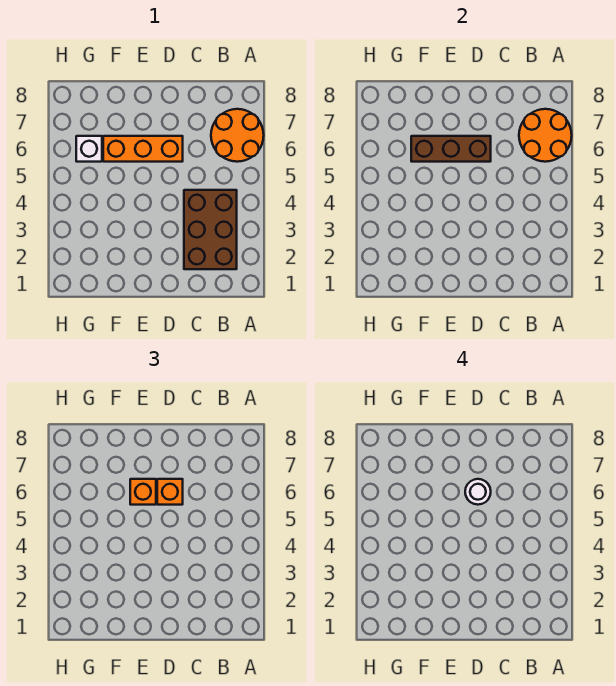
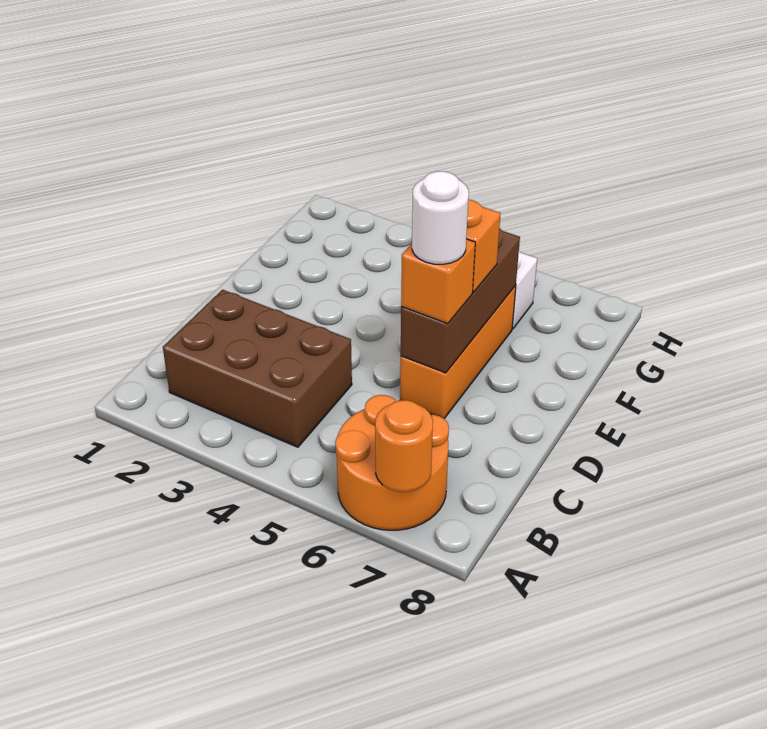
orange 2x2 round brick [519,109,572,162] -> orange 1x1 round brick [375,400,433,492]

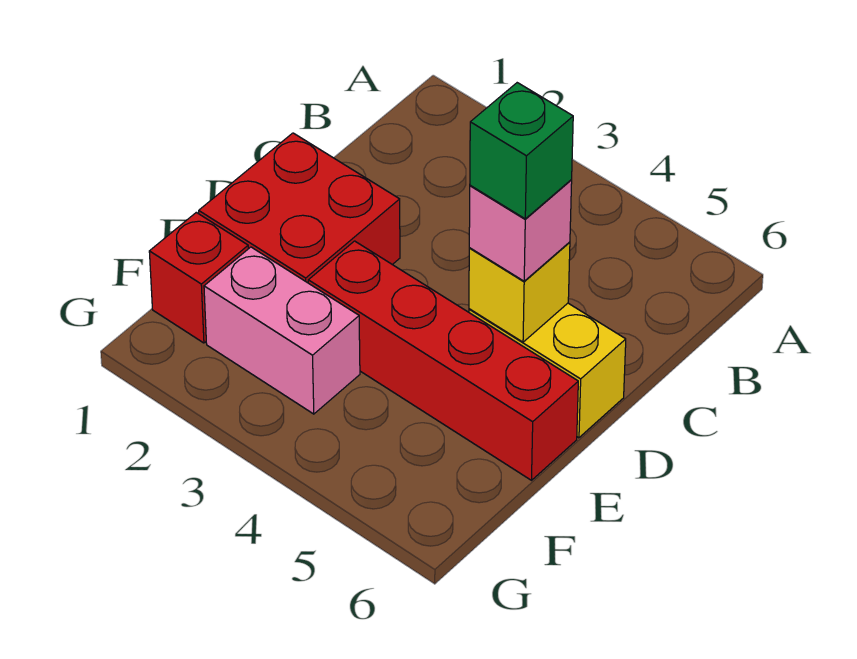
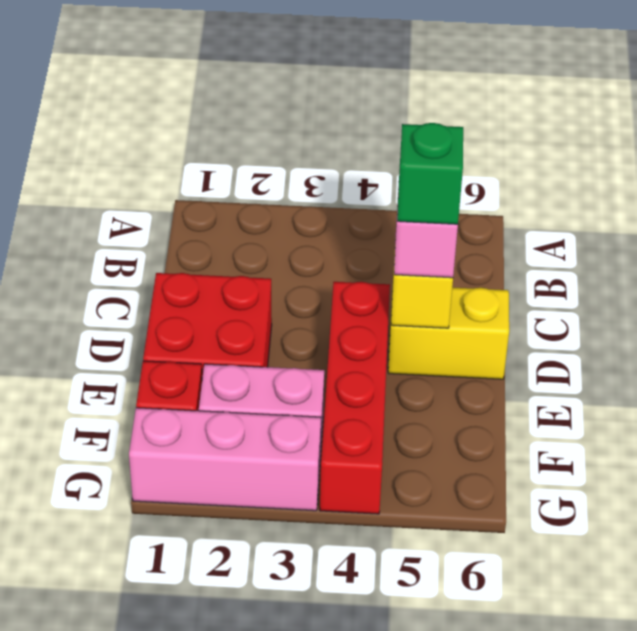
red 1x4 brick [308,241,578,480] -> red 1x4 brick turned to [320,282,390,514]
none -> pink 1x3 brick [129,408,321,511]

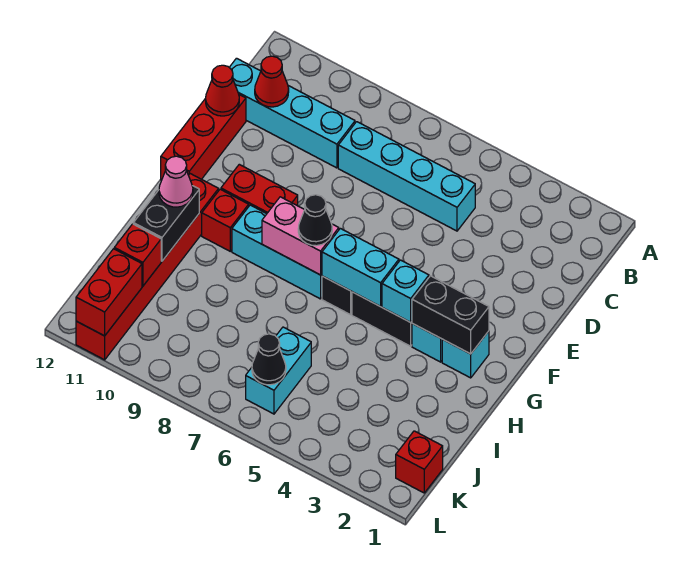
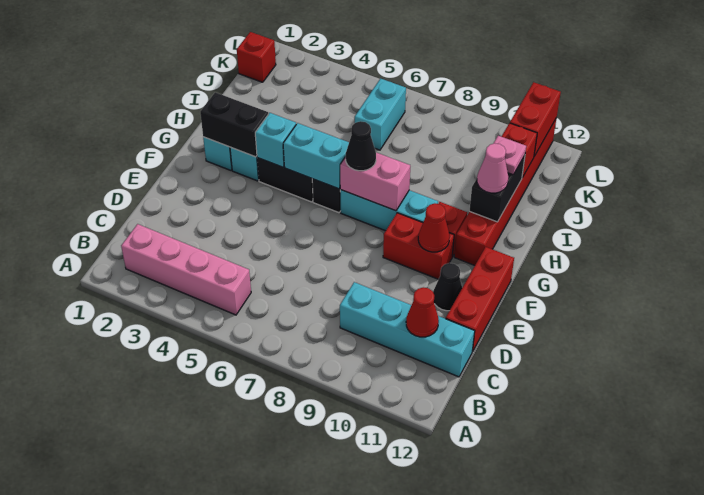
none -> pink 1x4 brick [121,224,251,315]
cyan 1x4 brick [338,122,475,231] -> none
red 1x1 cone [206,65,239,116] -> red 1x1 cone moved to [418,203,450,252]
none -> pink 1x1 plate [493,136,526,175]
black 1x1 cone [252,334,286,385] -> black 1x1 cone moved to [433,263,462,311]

**EXERCISE REQUIREMENTS:**
Exact retyping is required: the line with "none -> pink 1x4 brick [121,224,251,315]" through the end of the data, both ends included, and no other line.

**ANSWER SPACE:**
none -> pink 1x4 brick [121,224,251,315]
cyan 1x4 brick [338,122,475,231] -> none
red 1x1 cone [206,65,239,116] -> red 1x1 cone moved to [418,203,450,252]
none -> pink 1x1 plate [493,136,526,175]
black 1x1 cone [252,334,286,385] -> black 1x1 cone moved to [433,263,462,311]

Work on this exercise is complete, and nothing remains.